> _Recorded data_
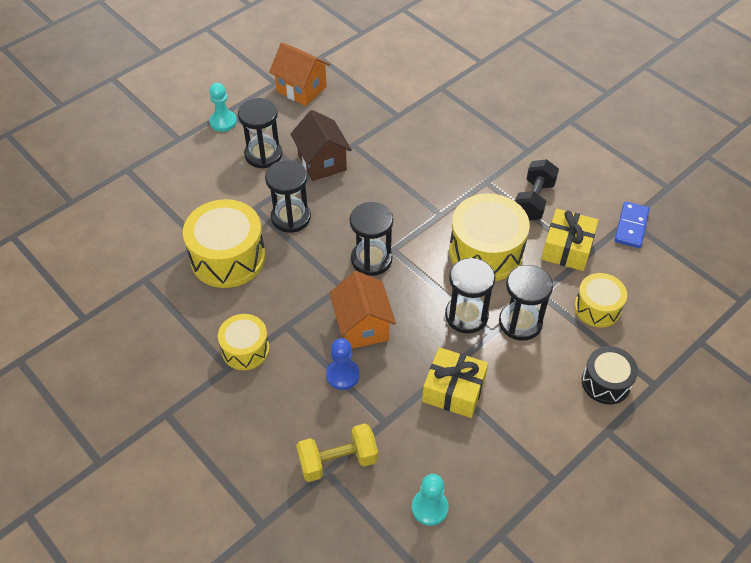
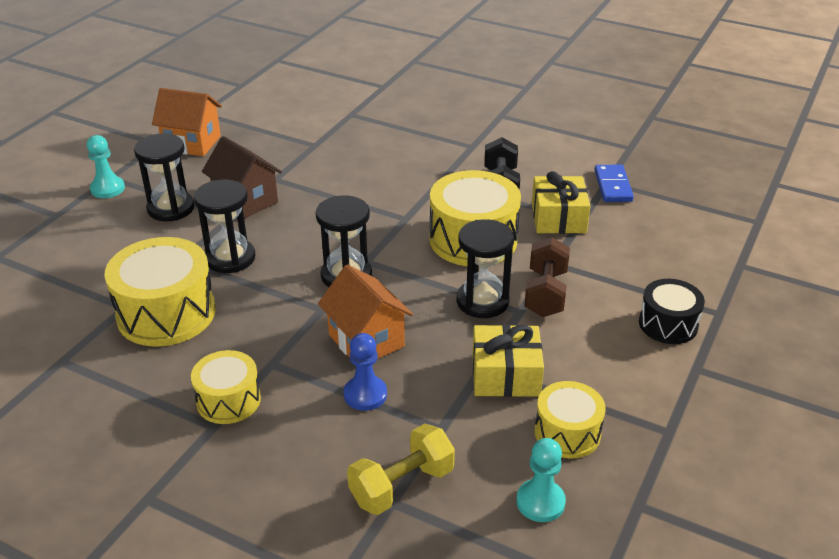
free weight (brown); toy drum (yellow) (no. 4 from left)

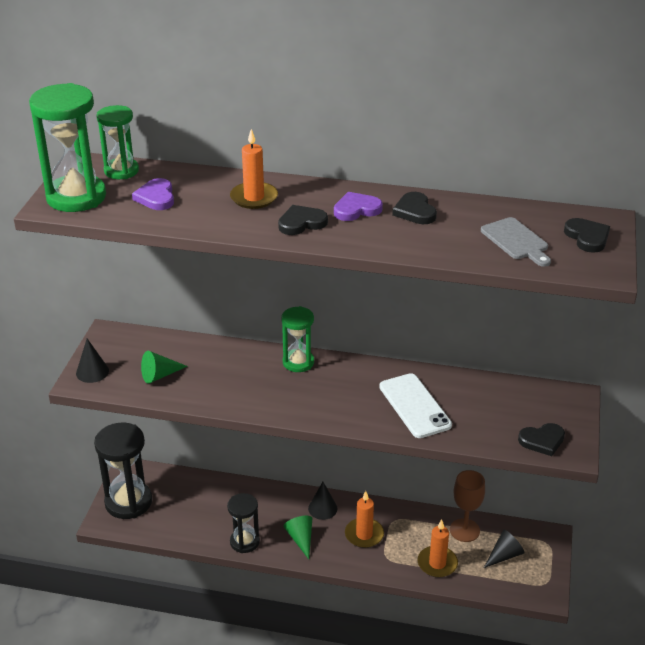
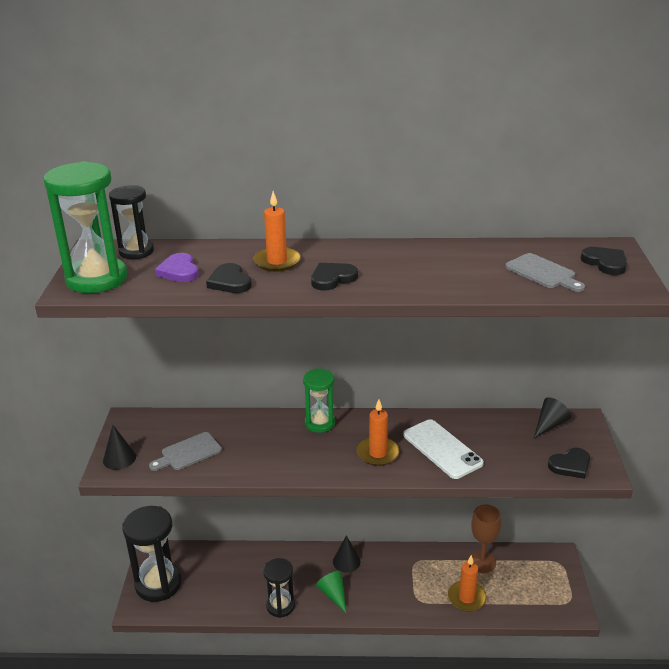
sandglass (jet-black) (no. 1 from left); heart (purple) (no. 2 from left in the first image); heart (jet-black) (no. 1 from left); bread board (grey) (no. 1 from left); wax candle (orange-coloured) (no. 2 from left); solid cone (jet-black) (no. 3 from left)

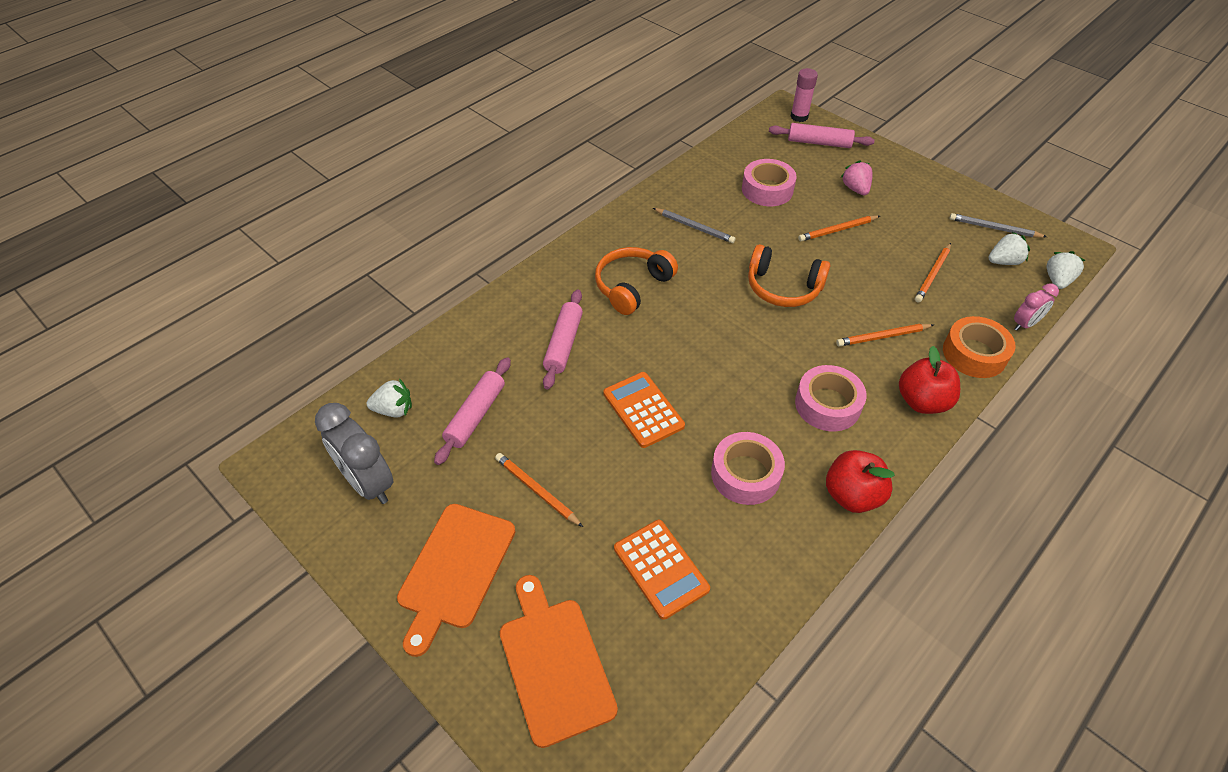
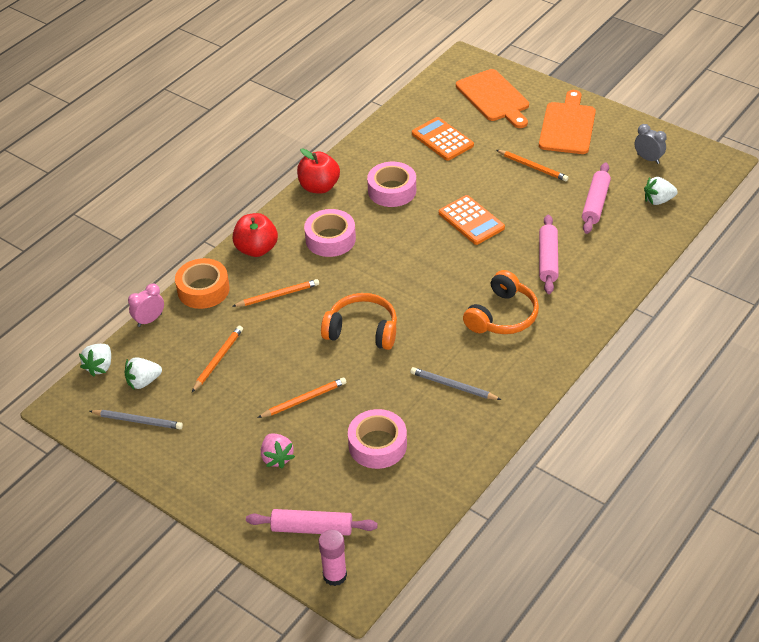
clock (grey)

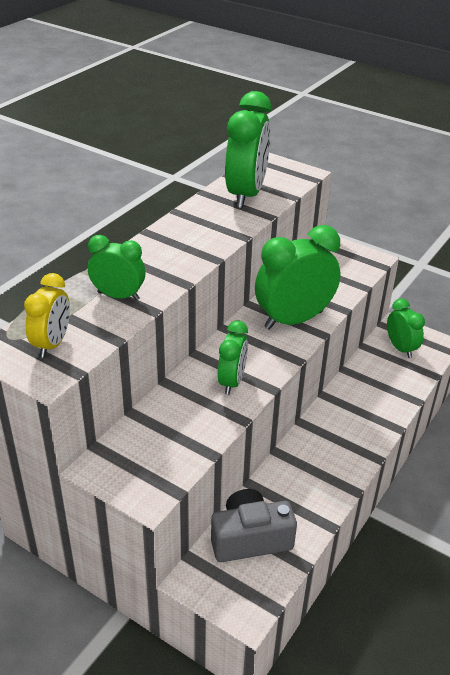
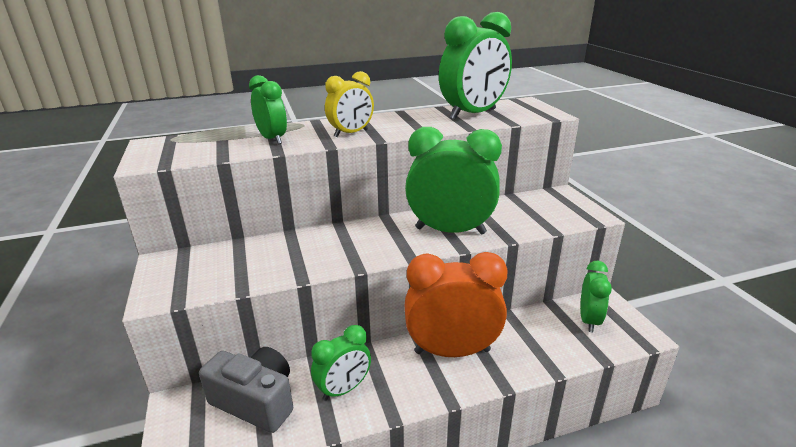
clock (yellow); clock (green) (no. 2 from left); clock (orange-coloured)

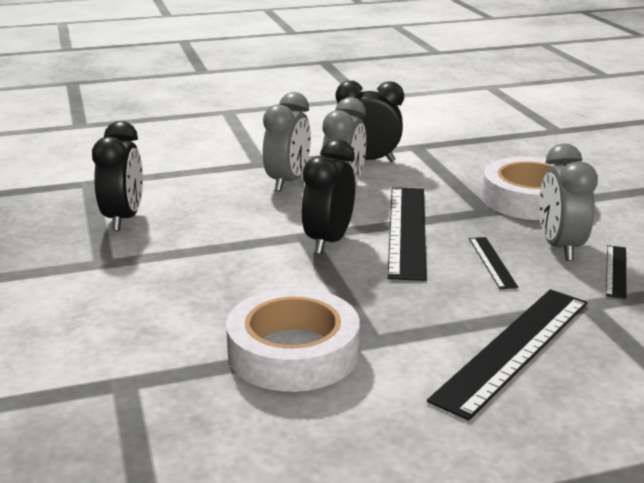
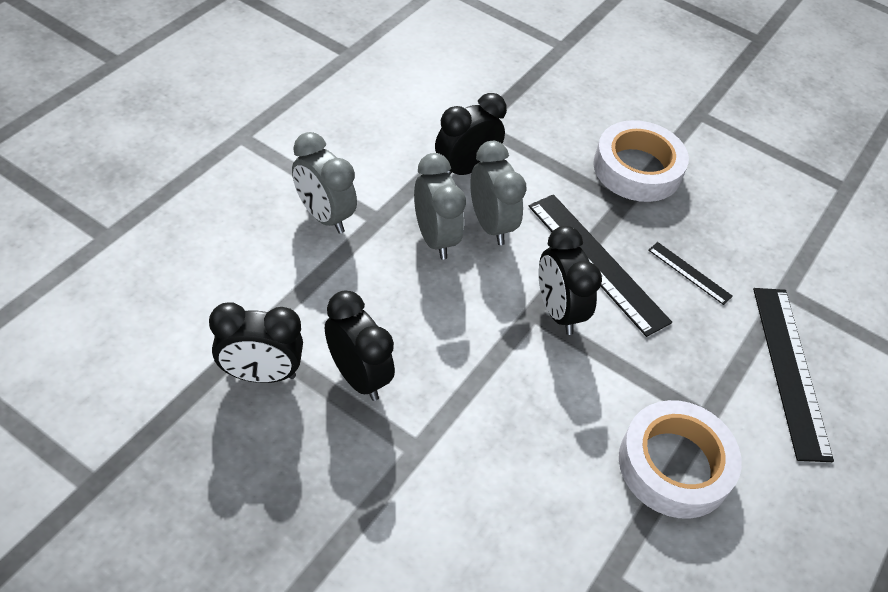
clock (grey) (no. 1 from left); measuring stick (jet-black) (no. 4 from left in the first image); clock (jet-black) (no. 1 from left)

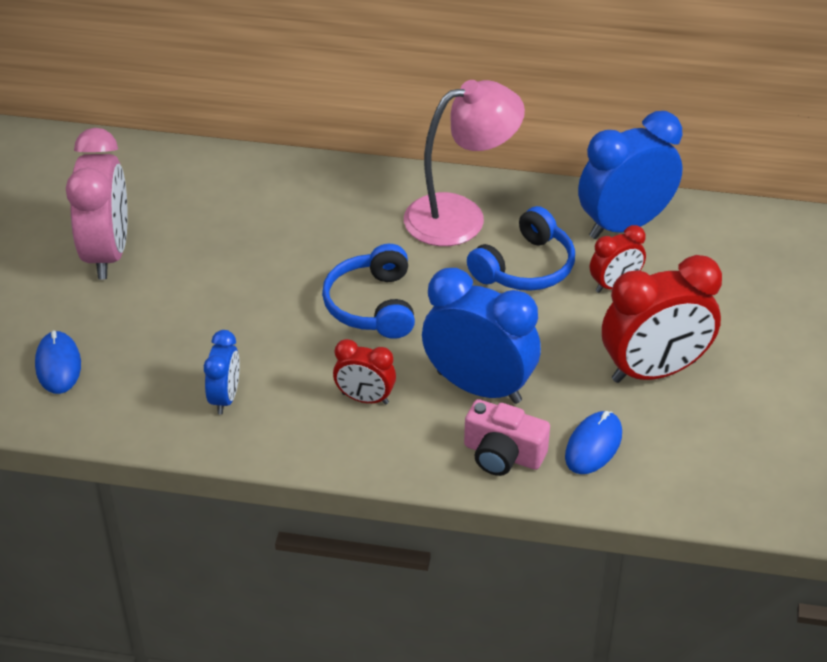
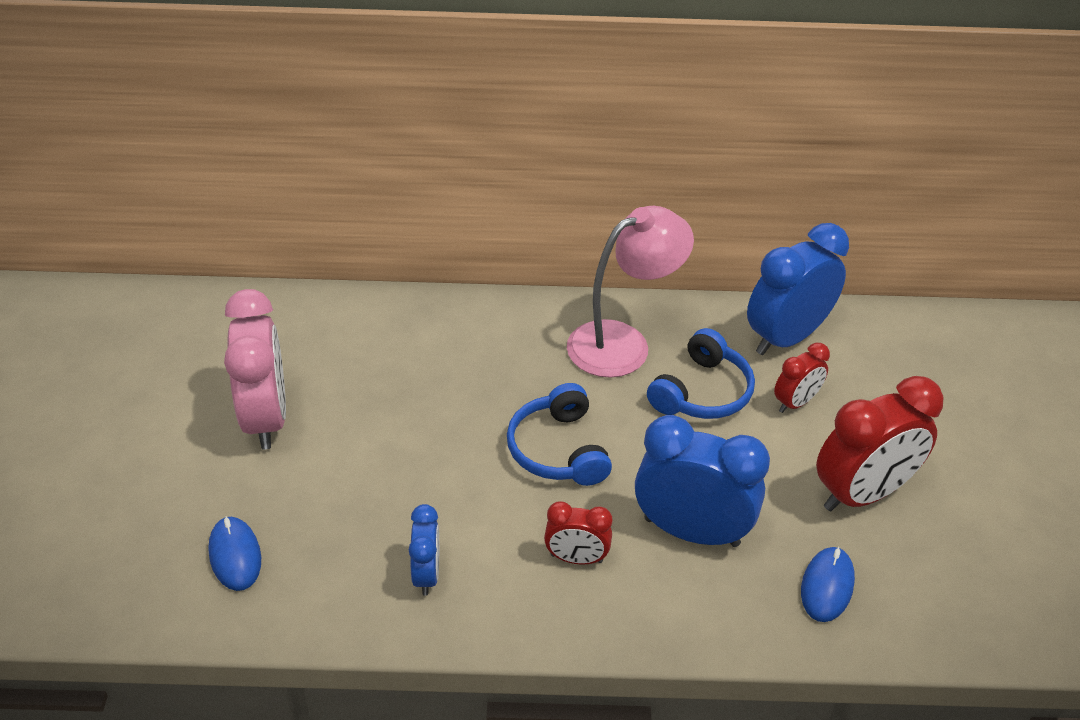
compact camera (rosy)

> _Exercise prompt_
Whenever the word "coloured" shows up in a line of the entries above, copy that line.

> _Answer for the task_
sandglass (jet-black) (no. 1 from left); heart (purple) (no. 2 from left in the first image); heart (jet-black) (no. 1 from left); bread board (grey) (no. 1 from left); wax candle (orange-coloured) (no. 2 from left); solid cone (jet-black) (no. 3 from left)
clock (yellow); clock (green) (no. 2 from left); clock (orange-coloured)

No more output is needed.